> [WHAT YOU WILL DO]:
For the entries below, print exactly the lines between the line holding "brown cupcake: 0 -> 3" and the line holding "white shoe: 5 -> 3", inclusive, and nothing else.

> [ENTRIES SHOWN]:

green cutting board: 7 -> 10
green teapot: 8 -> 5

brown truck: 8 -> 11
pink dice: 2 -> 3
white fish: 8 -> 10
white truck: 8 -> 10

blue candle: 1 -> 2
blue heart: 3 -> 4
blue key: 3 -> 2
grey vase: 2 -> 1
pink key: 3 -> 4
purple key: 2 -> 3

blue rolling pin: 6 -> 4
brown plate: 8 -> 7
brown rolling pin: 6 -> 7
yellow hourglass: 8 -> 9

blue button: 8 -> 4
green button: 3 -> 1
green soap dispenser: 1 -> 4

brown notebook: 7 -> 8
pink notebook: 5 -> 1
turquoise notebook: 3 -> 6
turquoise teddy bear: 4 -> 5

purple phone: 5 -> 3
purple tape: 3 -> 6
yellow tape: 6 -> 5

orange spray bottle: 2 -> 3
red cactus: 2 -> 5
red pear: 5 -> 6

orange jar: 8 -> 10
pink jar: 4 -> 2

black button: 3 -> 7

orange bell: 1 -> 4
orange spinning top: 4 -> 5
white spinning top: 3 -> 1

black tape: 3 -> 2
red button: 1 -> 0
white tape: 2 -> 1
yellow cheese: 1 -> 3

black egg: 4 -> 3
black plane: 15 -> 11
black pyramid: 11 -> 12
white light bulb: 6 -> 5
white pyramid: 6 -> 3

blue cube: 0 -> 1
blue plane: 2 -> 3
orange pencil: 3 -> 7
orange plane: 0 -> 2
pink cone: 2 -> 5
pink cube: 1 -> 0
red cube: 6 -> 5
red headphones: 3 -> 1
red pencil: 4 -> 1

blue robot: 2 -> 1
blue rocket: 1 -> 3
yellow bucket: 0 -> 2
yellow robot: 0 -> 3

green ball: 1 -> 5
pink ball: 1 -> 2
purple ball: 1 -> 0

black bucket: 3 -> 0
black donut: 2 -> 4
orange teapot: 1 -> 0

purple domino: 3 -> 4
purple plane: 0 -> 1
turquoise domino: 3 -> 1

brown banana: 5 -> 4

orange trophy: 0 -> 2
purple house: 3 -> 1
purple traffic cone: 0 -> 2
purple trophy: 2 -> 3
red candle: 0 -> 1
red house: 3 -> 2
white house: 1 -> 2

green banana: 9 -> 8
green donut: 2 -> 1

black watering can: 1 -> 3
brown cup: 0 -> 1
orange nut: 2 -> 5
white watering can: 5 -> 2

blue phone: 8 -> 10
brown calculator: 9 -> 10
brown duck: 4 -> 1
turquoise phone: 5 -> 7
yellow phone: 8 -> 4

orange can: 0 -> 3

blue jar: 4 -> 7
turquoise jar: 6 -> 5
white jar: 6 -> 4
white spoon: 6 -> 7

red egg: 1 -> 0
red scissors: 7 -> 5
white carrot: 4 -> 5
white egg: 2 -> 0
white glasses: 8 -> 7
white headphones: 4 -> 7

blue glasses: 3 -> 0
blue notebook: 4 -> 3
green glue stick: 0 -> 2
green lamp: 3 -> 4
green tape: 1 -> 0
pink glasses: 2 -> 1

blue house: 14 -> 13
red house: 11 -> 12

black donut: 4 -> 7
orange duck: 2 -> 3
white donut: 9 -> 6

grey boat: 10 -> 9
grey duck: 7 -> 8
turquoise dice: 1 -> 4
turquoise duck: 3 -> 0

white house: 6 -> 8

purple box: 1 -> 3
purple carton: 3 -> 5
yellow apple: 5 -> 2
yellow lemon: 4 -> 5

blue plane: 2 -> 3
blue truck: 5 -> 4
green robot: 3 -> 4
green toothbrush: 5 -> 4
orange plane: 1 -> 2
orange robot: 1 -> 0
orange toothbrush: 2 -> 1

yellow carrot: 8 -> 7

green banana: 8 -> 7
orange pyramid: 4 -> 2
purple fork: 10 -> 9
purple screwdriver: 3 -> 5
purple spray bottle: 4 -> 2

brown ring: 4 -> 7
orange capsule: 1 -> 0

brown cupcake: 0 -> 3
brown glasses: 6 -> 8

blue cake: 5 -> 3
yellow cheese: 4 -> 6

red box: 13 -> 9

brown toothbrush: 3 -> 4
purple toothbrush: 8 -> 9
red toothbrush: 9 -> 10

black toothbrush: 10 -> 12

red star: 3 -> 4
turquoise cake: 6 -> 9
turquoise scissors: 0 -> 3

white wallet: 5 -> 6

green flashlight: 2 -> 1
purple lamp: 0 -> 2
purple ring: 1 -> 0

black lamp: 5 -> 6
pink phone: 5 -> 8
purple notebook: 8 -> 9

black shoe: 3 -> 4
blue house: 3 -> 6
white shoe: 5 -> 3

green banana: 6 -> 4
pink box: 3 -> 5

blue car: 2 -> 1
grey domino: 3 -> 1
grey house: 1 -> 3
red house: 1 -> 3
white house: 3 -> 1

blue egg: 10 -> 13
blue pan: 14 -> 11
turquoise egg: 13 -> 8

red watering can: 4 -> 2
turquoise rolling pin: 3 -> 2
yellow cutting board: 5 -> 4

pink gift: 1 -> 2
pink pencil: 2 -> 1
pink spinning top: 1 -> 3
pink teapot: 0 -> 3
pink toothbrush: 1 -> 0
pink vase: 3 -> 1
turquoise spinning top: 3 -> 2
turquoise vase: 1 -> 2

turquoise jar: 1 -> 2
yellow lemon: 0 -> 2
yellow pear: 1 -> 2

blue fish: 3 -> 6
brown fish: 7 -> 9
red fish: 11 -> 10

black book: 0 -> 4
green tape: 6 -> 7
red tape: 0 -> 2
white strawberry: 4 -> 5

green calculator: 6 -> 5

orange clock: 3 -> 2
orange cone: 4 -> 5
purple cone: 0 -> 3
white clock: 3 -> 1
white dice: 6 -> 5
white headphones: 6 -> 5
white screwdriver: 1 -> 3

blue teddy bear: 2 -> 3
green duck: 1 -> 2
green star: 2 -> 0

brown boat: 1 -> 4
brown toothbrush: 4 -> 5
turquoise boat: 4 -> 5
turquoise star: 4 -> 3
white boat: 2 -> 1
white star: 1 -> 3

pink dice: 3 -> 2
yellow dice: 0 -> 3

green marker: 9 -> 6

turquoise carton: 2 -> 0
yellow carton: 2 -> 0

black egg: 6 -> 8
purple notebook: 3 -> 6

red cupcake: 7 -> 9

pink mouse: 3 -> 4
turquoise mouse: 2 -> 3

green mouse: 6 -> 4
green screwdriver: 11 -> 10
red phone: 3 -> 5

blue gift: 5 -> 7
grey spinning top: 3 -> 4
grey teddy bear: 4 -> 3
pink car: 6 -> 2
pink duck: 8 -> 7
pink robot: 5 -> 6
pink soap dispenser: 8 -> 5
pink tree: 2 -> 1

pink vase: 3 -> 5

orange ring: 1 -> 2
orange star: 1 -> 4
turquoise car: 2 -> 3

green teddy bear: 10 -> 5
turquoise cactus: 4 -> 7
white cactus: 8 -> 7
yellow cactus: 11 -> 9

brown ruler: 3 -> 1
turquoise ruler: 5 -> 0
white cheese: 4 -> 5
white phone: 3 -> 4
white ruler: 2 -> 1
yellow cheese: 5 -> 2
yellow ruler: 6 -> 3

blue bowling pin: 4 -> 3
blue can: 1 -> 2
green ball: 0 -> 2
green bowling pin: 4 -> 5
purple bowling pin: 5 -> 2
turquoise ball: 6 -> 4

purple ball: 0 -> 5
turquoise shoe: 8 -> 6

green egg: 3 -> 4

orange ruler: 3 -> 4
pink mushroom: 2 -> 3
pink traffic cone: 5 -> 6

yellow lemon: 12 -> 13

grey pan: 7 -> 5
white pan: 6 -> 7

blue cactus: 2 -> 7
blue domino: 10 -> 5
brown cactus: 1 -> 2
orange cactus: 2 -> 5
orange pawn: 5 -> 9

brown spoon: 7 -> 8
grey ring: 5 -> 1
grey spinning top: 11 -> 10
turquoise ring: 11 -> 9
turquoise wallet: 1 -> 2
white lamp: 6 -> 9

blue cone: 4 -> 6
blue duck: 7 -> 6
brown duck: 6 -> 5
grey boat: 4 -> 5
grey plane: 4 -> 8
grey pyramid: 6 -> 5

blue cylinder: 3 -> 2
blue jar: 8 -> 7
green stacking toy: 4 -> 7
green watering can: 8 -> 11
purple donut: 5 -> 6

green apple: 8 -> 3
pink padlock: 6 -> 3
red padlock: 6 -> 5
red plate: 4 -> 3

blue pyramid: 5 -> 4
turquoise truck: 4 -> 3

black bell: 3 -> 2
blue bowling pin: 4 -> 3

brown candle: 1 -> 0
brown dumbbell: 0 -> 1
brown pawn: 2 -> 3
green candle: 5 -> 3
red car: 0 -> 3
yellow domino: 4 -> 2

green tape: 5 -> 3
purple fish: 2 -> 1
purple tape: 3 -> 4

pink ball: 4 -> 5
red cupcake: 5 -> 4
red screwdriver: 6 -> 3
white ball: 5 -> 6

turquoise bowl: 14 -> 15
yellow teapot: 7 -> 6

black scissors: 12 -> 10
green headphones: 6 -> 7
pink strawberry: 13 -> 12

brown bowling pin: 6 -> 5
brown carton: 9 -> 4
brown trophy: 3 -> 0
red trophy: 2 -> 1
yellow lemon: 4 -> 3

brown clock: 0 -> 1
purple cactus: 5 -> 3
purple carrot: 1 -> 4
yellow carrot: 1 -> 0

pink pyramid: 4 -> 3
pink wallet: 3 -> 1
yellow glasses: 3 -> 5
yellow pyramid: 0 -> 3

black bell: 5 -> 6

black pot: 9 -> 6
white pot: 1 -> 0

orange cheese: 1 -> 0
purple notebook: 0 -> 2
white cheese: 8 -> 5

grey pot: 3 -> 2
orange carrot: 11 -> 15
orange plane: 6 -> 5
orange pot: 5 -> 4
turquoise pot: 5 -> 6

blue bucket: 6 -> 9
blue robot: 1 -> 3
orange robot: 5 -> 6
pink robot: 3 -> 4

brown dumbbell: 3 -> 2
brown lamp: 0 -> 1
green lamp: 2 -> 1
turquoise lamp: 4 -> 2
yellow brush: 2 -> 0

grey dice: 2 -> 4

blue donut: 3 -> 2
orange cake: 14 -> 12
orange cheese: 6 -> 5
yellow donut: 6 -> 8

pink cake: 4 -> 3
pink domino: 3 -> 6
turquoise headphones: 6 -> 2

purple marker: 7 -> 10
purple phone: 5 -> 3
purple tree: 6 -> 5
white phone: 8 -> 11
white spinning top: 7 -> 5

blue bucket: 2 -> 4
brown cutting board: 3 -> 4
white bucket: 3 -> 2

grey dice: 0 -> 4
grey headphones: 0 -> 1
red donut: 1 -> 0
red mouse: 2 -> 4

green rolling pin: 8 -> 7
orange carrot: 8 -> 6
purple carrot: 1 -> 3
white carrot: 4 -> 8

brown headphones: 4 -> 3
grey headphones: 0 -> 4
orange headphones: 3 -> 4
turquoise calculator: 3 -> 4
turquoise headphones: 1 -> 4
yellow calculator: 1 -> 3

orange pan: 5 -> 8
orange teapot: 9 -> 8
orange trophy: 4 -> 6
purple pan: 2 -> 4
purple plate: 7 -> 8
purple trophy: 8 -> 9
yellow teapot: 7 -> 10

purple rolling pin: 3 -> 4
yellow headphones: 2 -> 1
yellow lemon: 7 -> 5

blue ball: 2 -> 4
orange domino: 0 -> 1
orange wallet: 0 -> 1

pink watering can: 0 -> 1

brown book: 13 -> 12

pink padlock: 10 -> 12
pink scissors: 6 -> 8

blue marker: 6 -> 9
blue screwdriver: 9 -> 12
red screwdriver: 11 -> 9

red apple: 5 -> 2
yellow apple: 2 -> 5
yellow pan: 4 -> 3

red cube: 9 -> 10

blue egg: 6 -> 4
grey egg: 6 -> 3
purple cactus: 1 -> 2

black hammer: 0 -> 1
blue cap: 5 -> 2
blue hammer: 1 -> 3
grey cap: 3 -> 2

> [ANSWER BOX]:
brown cupcake: 0 -> 3
brown glasses: 6 -> 8

blue cake: 5 -> 3
yellow cheese: 4 -> 6

red box: 13 -> 9

brown toothbrush: 3 -> 4
purple toothbrush: 8 -> 9
red toothbrush: 9 -> 10

black toothbrush: 10 -> 12

red star: 3 -> 4
turquoise cake: 6 -> 9
turquoise scissors: 0 -> 3

white wallet: 5 -> 6

green flashlight: 2 -> 1
purple lamp: 0 -> 2
purple ring: 1 -> 0

black lamp: 5 -> 6
pink phone: 5 -> 8
purple notebook: 8 -> 9

black shoe: 3 -> 4
blue house: 3 -> 6
white shoe: 5 -> 3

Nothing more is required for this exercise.